**TASK STATEMENT:** Going line by line through the records below, write out everything starting with the line containing "(244, 479) = (492, 329): purple" and going on through the line containing "(508, 229) = (362, 218): orange", exactly and inclusively. Pictures do not go in.

**SUPPLIED INFORMATION:**
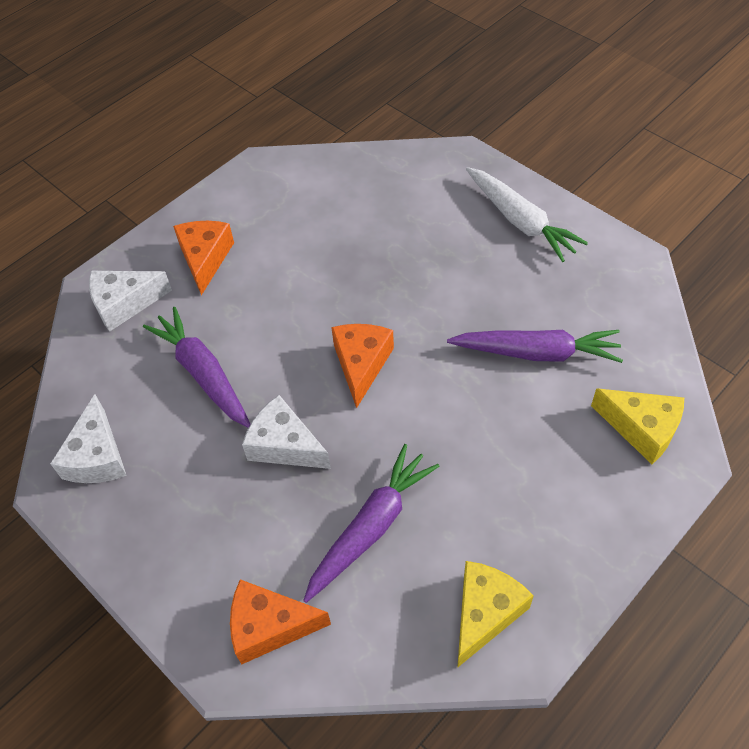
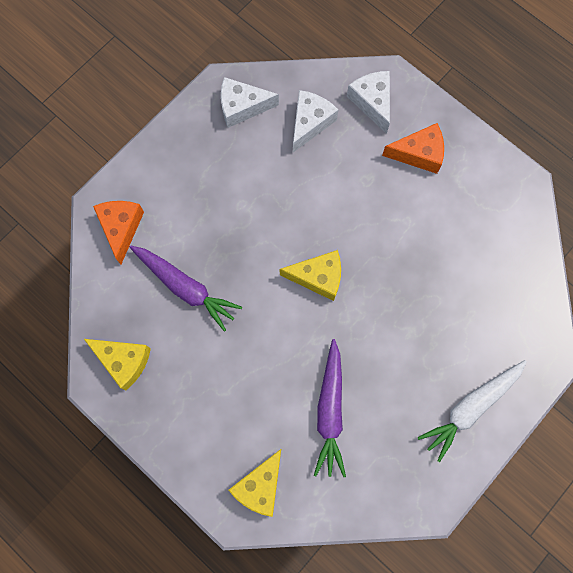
camera: 85 degrees right, 20 degrees up
(203, 373) = (309, 166): purple carrot -> none
(284, 445) = (249, 227): white cheese -> white cheese (310, 123)
(361, 364) = (318, 277): orange cheese -> yellow cheese

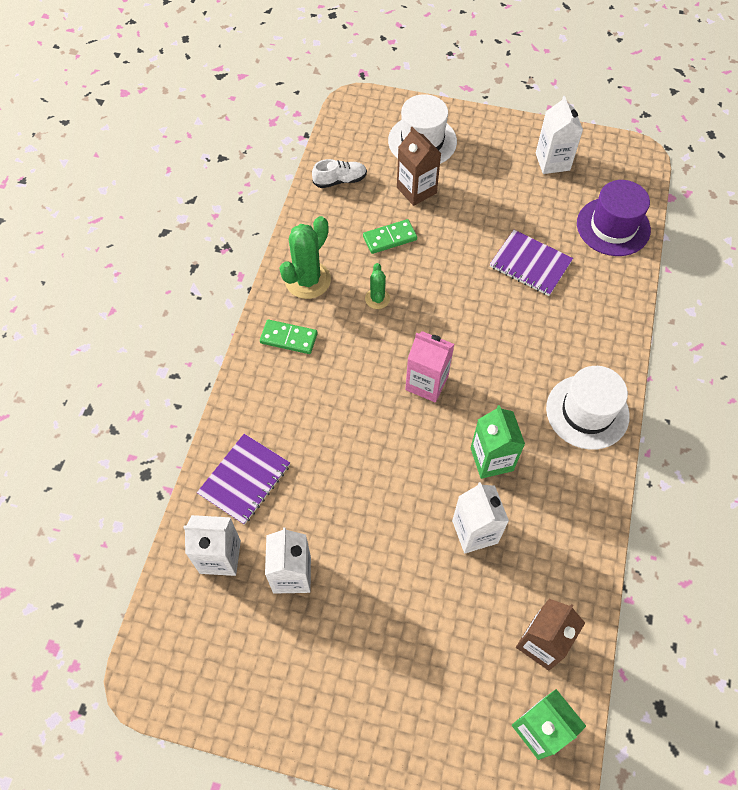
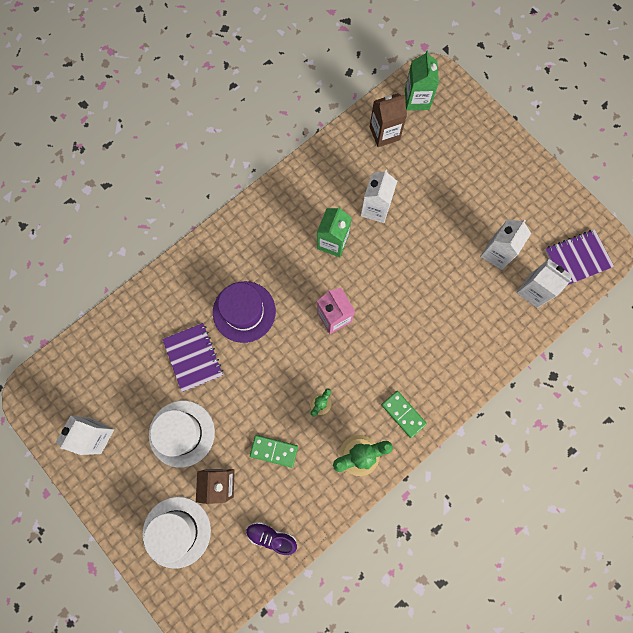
camera: 145 degrees left, 15 degrees up
(244, 479) = (492, 329): purple notebook -> purple notebook (577, 258)
(340, 180) = (271, 537): white shoe -> purple shoe
(587, 412) = (251, 231): white hat -> white hat (182, 433)
(613, 227) = (109, 347): purple hat -> purple hat (244, 311)

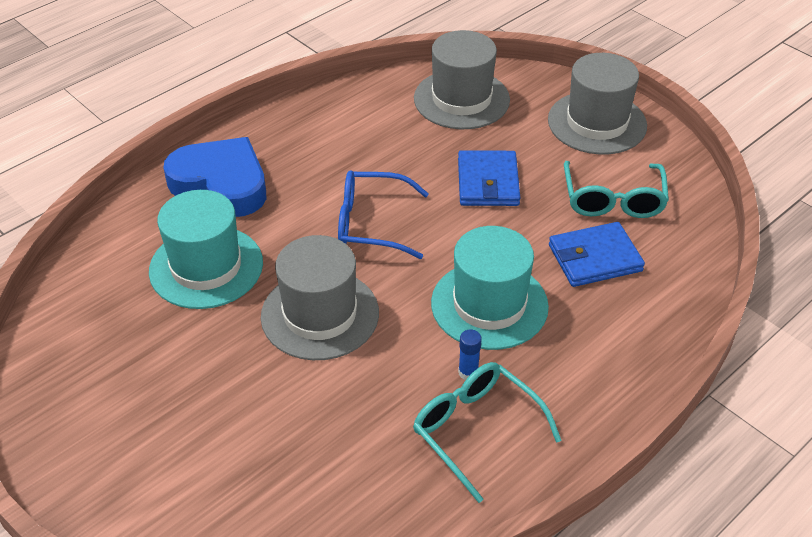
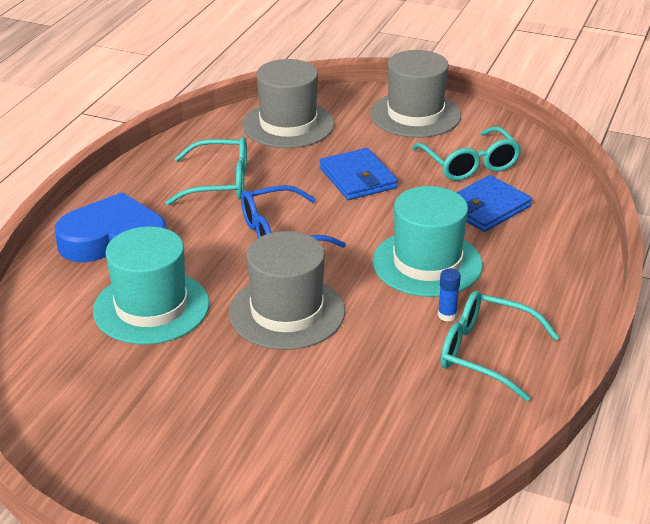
camera: 25 degrees left, 10 degrees down
(355, 148) = (220, 182): none -> turquoise glasses

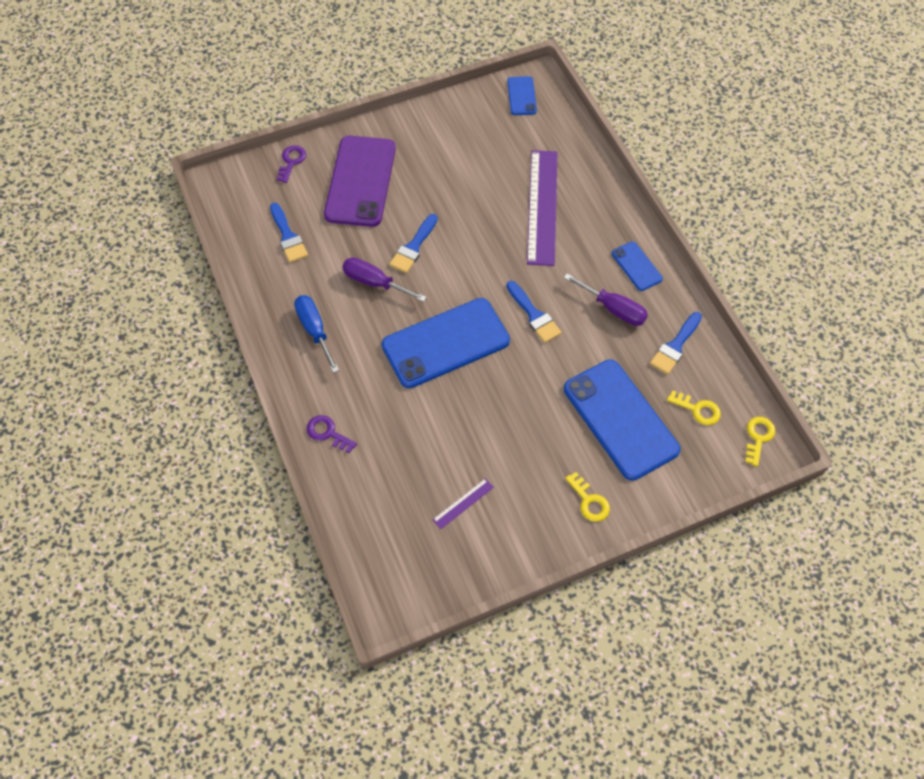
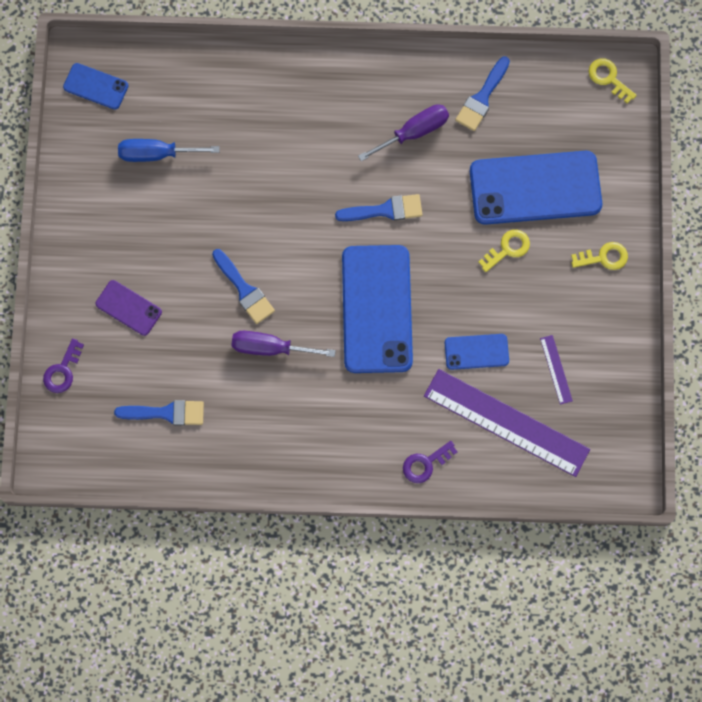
camera: 65 degrees left, 15 degrees up
(291, 161) = (62, 370): purple key -> purple key turned 105 degrees counterclockwise
(314, 330) = (300, 431): blue screwdriver -> blue screwdriver (156, 154)
(360, 181) = (128, 308): purple phone -> purple phone, size x0.48
(374, 282) = (270, 347): purple screwdriver -> purple screwdriver turned 45 degrees clockwise
(542, 206) = (257, 138): purple ruler -> purple ruler (506, 422)
(636, 266) = (375, 85): blue phone -> blue phone (476, 351)
(675, 346) = (482, 98): blue brush -> blue brush turned 60 degrees clockwise
(698, 409) = (557, 114): yellow key -> yellow key (507, 249)

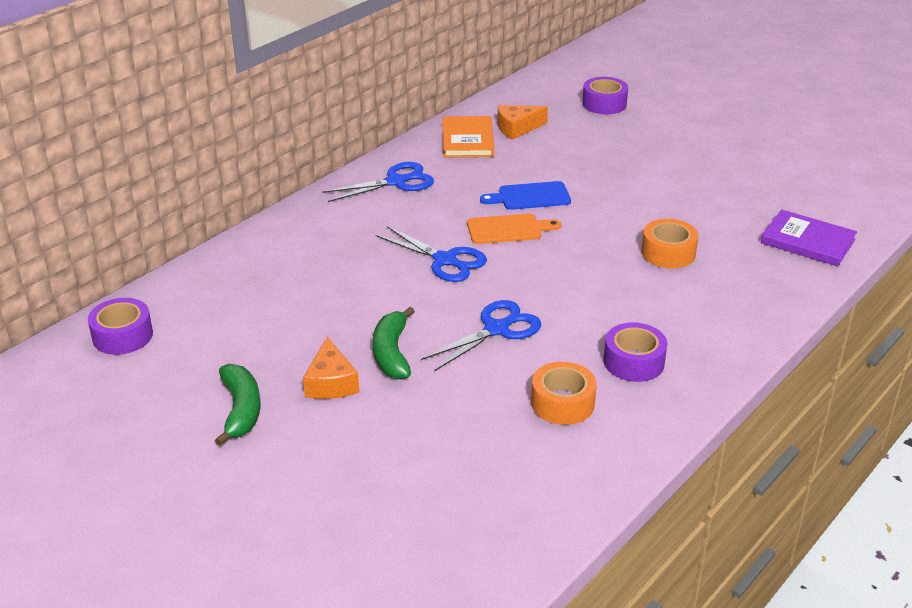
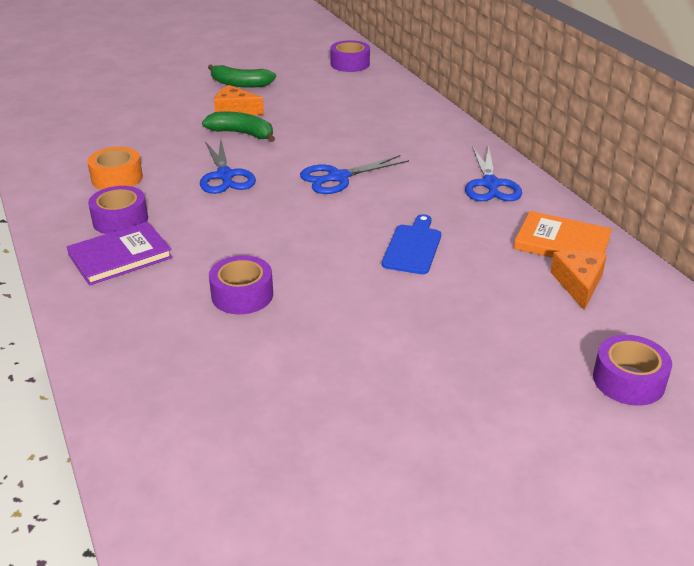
camera: 115 degrees right, 0 degrees up
(508, 229) = (362, 218): orange cutting board -> none
(668, 253) = (242, 295): orange tape -> purple tape
(807, 241) = (166, 409): purple book -> purple book (120, 256)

**SOLUTION TO THIS TASK:**
(244, 479) = (492, 329): purple notebook -> purple notebook (577, 258)
(340, 180) = (271, 537): white shoe -> purple shoe
(587, 412) = (251, 231): white hat -> white hat (182, 433)
(613, 227) = (109, 347): purple hat -> purple hat (244, 311)

camera: 25 degrees left, 10 degrees down
(355, 148) = (220, 182): none -> turquoise glasses

camera: 65 degrees left, 15 degrees up
(291, 161) = (62, 370): purple key -> purple key turned 105 degrees counterclockwise
(314, 330) = (300, 431): blue screwdriver -> blue screwdriver (156, 154)
(360, 181) = (128, 308): purple phone -> purple phone, size x0.48
(374, 282) = (270, 347): purple screwdriver -> purple screwdriver turned 45 degrees clockwise
(542, 206) = (257, 138): purple ruler -> purple ruler (506, 422)
(636, 266) = (375, 85): blue phone -> blue phone (476, 351)
(675, 346) = (482, 98): blue brush -> blue brush turned 60 degrees clockwise
(698, 409) = (557, 114): yellow key -> yellow key (507, 249)

camera: 115 degrees right, 0 degrees up
(508, 229) = (362, 218): orange cutting board -> none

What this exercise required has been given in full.